### TASK
Pictures are not part of the copy; retype all the records below exactly.

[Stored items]
○ ○ ○

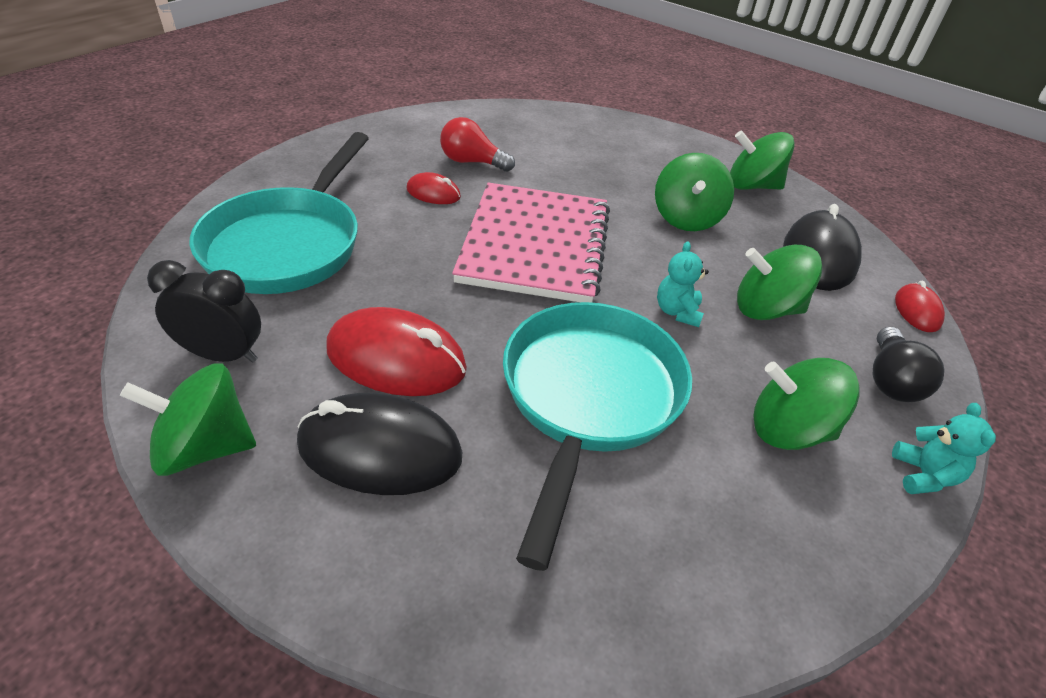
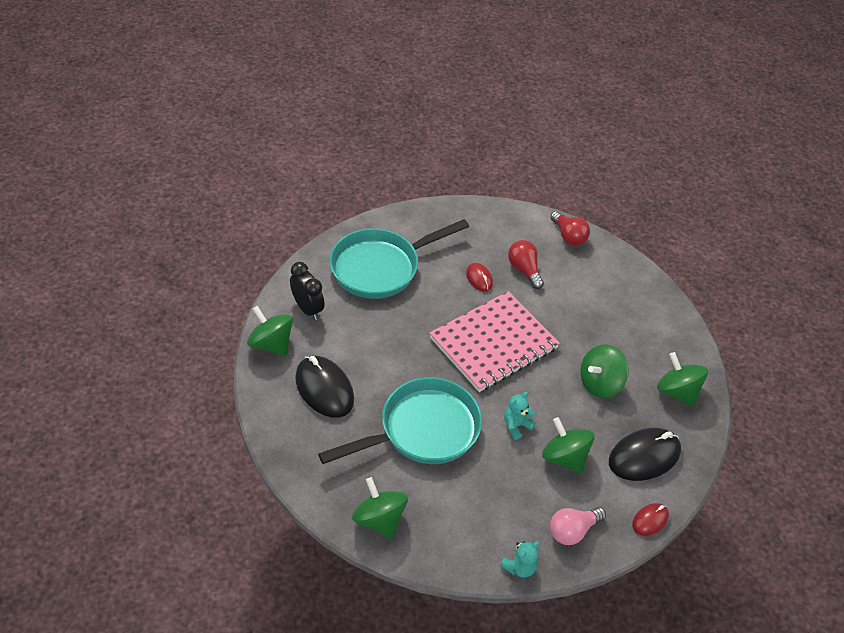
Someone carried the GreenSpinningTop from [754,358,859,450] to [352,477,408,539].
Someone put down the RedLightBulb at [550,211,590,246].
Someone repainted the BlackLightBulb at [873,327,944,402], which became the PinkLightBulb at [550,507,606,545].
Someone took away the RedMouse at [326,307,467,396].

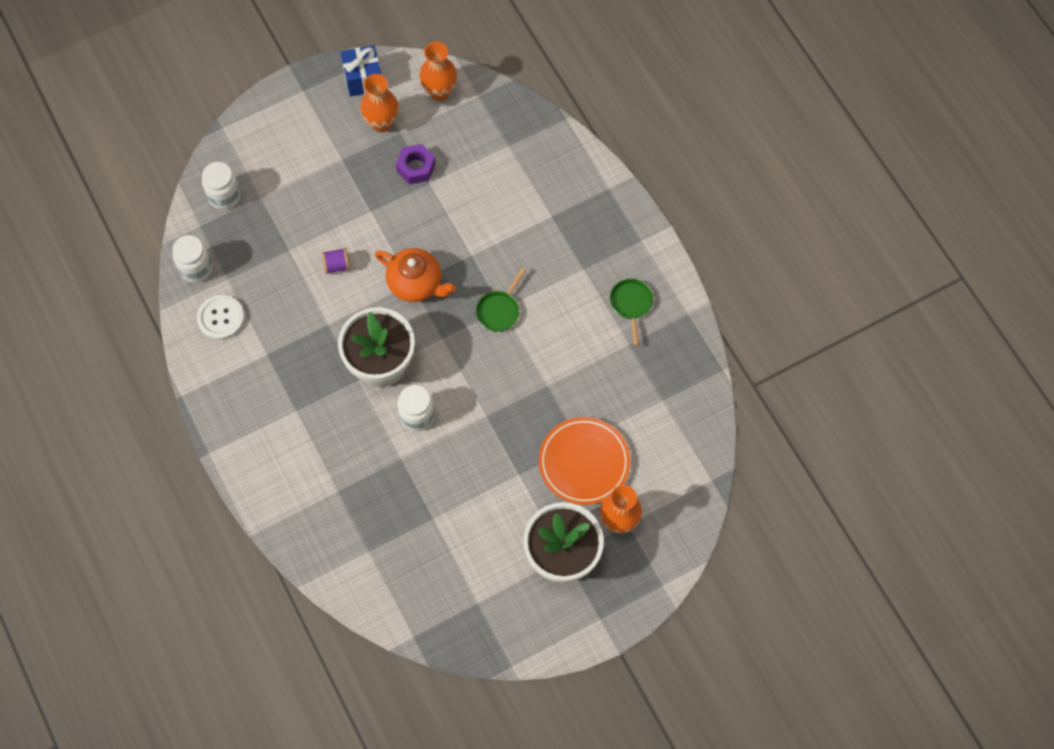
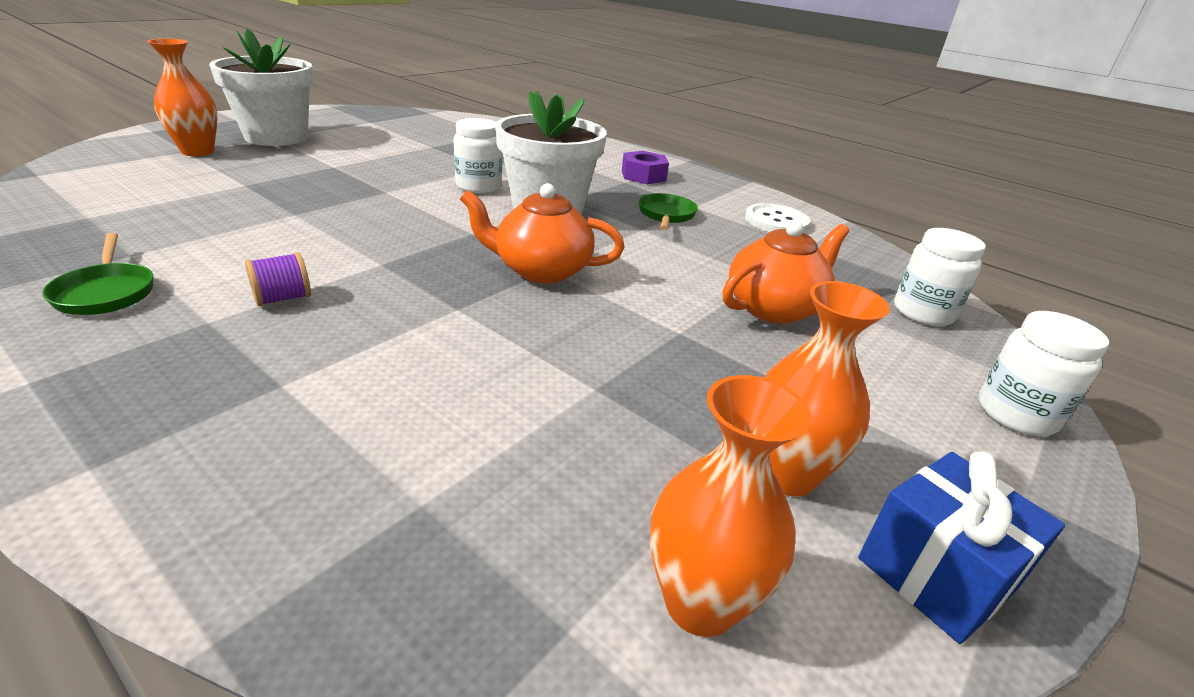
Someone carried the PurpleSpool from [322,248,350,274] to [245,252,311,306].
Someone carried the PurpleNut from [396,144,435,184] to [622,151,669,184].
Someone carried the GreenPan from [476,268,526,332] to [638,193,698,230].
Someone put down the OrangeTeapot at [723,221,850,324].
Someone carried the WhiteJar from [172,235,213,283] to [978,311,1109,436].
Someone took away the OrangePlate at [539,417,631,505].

○ ○ ○

### ANSWER BOX
Someone carried the GreenSpinningTop from [754,358,859,450] to [352,477,408,539].
Someone put down the RedLightBulb at [550,211,590,246].
Someone repainted the BlackLightBulb at [873,327,944,402], which became the PinkLightBulb at [550,507,606,545].
Someone took away the RedMouse at [326,307,467,396].

Someone carried the PurpleSpool from [322,248,350,274] to [245,252,311,306].
Someone carried the PurpleNut from [396,144,435,184] to [622,151,669,184].
Someone carried the GreenPan from [476,268,526,332] to [638,193,698,230].
Someone put down the OrangeTeapot at [723,221,850,324].
Someone carried the WhiteJar from [172,235,213,283] to [978,311,1109,436].
Someone took away the OrangePlate at [539,417,631,505].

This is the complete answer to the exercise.